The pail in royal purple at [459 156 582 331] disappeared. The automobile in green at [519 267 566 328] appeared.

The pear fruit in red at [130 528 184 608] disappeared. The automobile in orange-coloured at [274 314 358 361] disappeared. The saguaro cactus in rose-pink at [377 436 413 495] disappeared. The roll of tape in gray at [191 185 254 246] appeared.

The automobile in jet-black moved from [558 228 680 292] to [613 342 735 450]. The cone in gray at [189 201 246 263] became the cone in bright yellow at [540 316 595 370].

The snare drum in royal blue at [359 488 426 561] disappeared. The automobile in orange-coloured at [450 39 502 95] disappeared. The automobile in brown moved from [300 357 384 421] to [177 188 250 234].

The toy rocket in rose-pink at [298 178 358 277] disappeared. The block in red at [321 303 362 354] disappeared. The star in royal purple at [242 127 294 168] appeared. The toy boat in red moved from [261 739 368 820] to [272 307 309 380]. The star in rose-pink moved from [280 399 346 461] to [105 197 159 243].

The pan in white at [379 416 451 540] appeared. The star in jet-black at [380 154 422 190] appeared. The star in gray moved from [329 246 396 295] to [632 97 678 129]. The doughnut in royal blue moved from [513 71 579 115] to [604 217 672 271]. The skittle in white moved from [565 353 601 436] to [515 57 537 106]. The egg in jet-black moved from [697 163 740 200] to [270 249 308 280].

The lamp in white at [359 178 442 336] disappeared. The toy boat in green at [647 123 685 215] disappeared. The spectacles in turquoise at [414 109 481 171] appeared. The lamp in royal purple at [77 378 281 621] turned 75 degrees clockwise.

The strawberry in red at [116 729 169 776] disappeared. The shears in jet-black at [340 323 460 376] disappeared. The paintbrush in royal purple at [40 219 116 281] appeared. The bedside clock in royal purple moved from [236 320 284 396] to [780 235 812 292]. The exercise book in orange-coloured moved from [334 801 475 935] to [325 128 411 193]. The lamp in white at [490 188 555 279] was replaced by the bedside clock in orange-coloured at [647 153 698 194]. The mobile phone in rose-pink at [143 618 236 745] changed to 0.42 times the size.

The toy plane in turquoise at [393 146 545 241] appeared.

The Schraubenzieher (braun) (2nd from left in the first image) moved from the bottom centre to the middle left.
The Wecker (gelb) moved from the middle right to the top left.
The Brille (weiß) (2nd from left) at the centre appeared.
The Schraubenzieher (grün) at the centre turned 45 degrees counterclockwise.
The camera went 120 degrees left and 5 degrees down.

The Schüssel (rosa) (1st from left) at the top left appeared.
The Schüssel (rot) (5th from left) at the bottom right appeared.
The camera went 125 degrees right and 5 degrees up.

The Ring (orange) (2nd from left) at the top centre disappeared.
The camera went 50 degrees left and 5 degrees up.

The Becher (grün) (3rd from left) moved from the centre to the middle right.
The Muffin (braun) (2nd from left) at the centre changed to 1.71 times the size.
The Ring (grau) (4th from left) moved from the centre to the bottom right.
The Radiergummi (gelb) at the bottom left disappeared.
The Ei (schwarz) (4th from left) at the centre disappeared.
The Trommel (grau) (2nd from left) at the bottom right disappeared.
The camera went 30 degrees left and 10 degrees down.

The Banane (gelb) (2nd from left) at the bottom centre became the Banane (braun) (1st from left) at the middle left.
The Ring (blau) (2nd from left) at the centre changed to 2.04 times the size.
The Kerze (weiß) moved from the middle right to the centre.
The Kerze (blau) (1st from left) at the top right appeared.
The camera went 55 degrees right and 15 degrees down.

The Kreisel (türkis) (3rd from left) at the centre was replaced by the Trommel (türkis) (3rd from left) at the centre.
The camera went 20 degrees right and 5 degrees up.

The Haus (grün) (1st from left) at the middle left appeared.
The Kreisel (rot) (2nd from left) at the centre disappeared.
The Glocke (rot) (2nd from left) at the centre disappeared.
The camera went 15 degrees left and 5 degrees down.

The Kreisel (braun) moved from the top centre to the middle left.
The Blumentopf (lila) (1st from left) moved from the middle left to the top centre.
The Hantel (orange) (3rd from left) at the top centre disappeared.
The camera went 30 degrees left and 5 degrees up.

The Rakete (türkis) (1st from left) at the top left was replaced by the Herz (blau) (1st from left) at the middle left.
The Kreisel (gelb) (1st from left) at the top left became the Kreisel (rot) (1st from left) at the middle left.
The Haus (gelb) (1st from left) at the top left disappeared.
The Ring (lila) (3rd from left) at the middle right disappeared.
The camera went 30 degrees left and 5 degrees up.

### THE TASK
Go through the lines above. Select every one that has the string "camera".

### RESULT OF THE TASK
The camera went 120 degrees left and 5 degrees down.
The camera went 125 degrees right and 5 degrees up.
The camera went 50 degrees left and 5 degrees up.
The camera went 30 degrees left and 10 degrees down.
The camera went 55 degrees right and 15 degrees down.
The camera went 20 degrees right and 5 degrees up.
The camera went 15 degrees left and 5 degrees down.
The camera went 30 degrees left and 5 degrees up.
The camera went 30 degrees left and 5 degrees up.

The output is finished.